Each line of the material that mentions the word "brown" is to be copied.

= = = = =

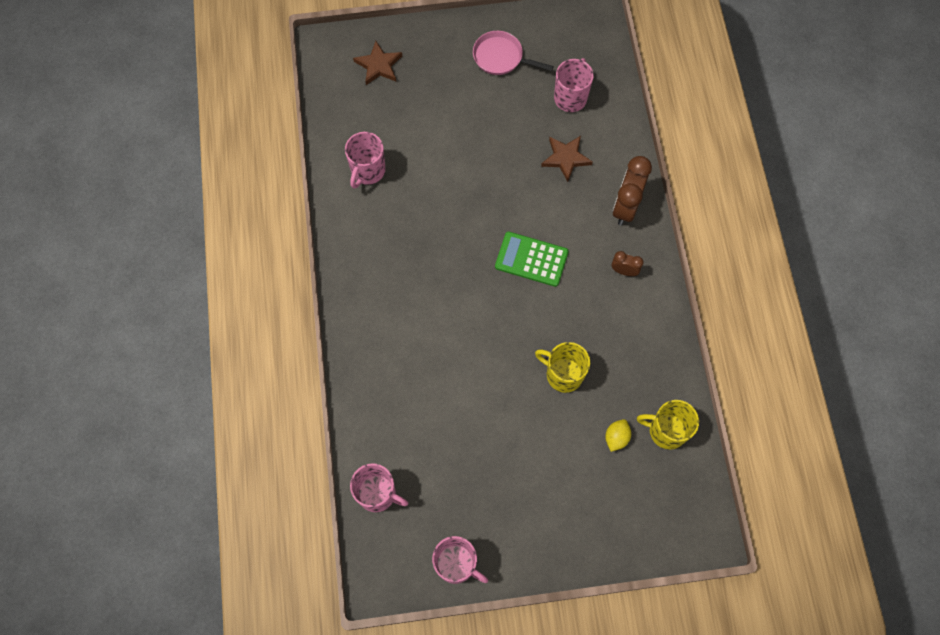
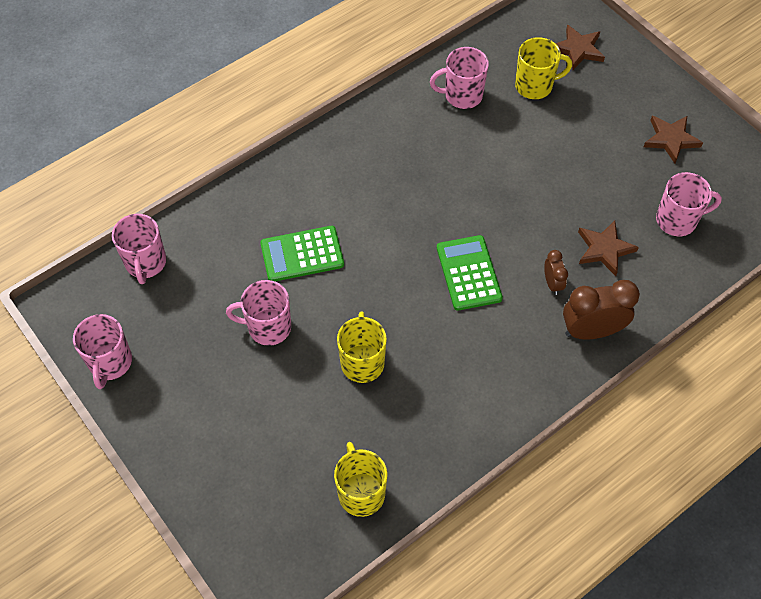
camera: 60 degrees right, 10 degrees down
(393, 115) = (535, 86): none -> yellow mug
(443, 368) = (302, 254): none -> green calculator
(494, 427) = (268, 327): none -> pink mug
(501, 57) = (671, 139): pink pan -> brown star
(616, 437) = (323, 446): yellow lemon -> none
(624, 271) = (516, 364): brown clock -> brown clock (552, 283)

= = = = =

# Exercise response
(501, 57) = (671, 139): pink pan -> brown star
(624, 271) = (516, 364): brown clock -> brown clock (552, 283)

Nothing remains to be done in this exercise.